DATA TO EXAMINE ▸

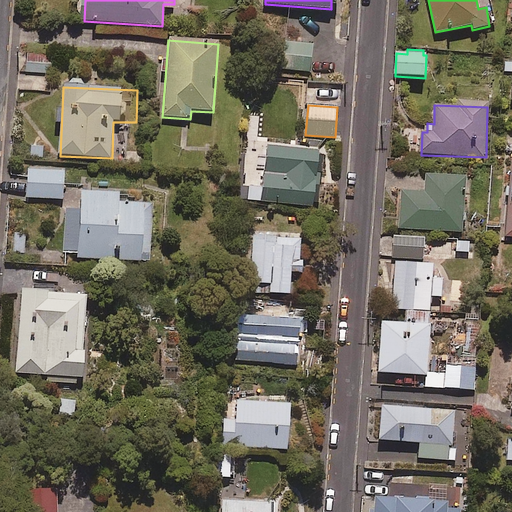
[(319,153),(268,148),(264,186),(252,185),(250,200),(313,207),(319,153)]
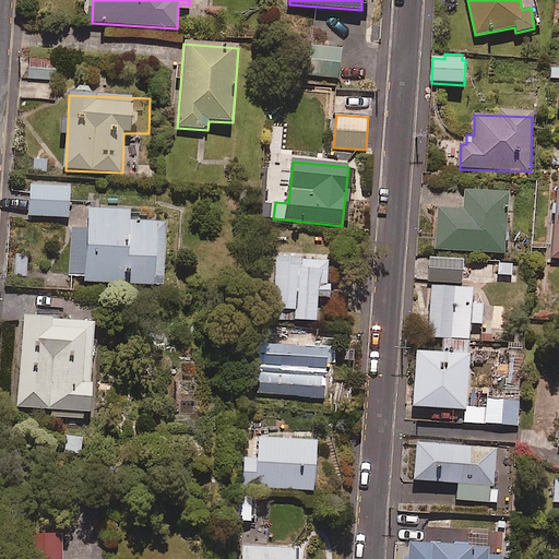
[(70,186),(31,183),(30,216),(69,218),(70,186)]
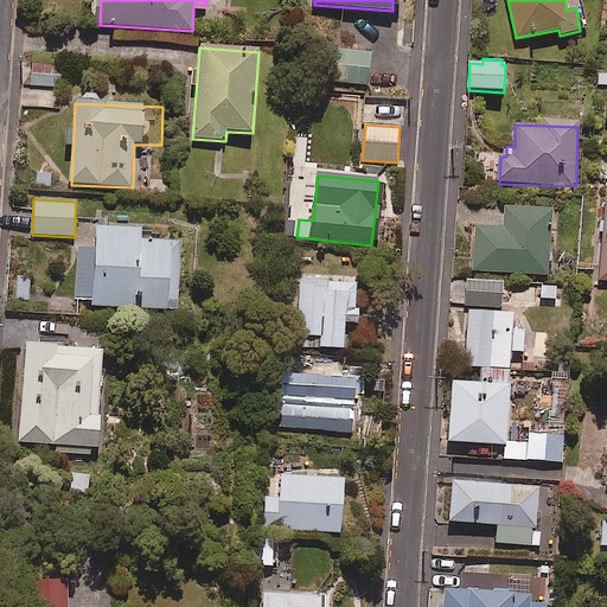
[(553,212),(506,210),(505,229),(475,228),(473,272),(549,275),(553,212)]
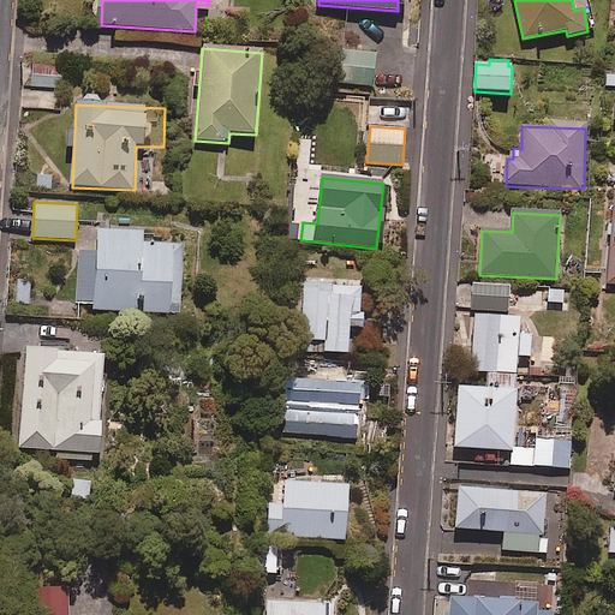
[(78,251),(78,302),(94,303),(94,311),(181,312),(183,244),(145,244),(145,233),(97,232),(96,252),(78,251)]
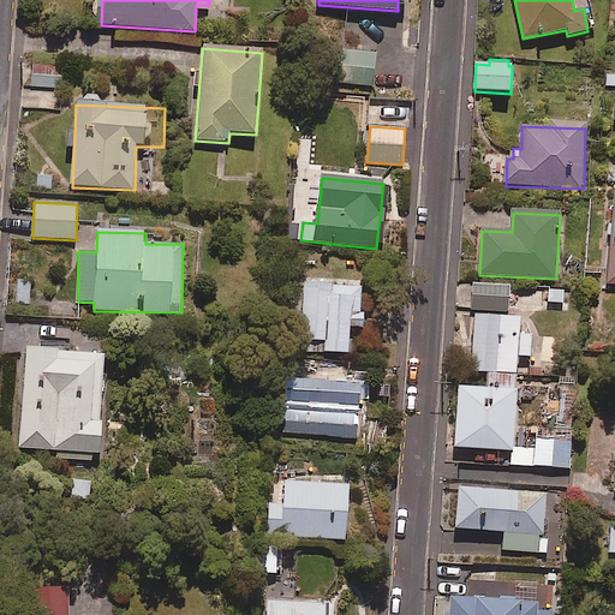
[(33,281),(16,279),(12,306),(29,309),(33,281)]
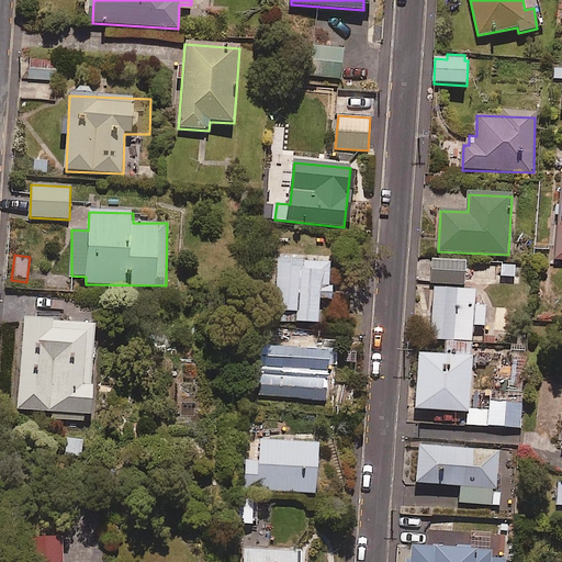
[(330,259),(277,258),(276,323),(318,323),(319,300),(330,300),(330,259)]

PROBLEM TO WORK ON ▸
Set every record down again verbatim, without pictures.

PROBLEM SOLUTION ▸
[(319,153),(268,148),(264,186),(252,185),(250,200),(313,207),(319,153)]
[(70,186),(31,183),(30,216),(69,218),(70,186)]
[(553,212),(506,210),(505,229),(475,228),(473,272),(549,275),(553,212)]
[(78,251),(78,302),(94,303),(94,311),(181,312),(183,244),(145,244),(145,233),(97,232),(96,252),(78,251)]
[(33,281),(16,279),(12,306),(29,309),(33,281)]
[(330,259),(277,258),(276,323),(318,323),(319,300),(330,300),(330,259)]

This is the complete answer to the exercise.